### Given material
# # #
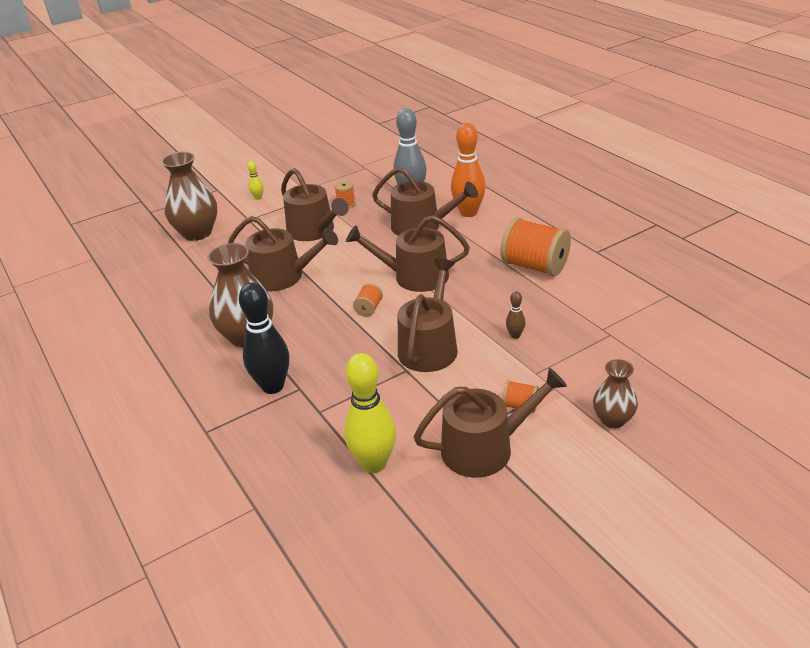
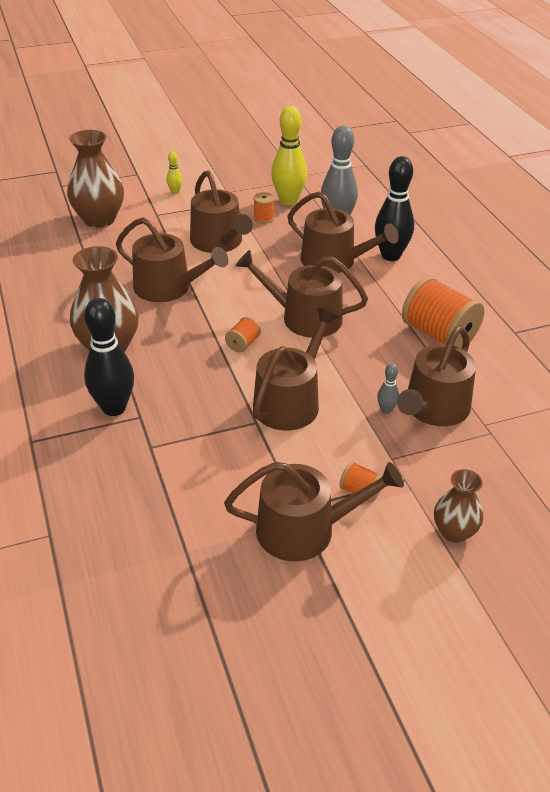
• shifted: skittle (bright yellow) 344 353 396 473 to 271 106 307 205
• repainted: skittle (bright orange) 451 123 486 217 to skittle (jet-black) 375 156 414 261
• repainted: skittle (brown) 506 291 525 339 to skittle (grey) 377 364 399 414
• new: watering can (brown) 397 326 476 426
# # #
### To do
Copy each line of the preceding data that contains the string "repainted".

### Completed exercise
• repainted: skittle (bright orange) 451 123 486 217 to skittle (jet-black) 375 156 414 261
• repainted: skittle (brown) 506 291 525 339 to skittle (grey) 377 364 399 414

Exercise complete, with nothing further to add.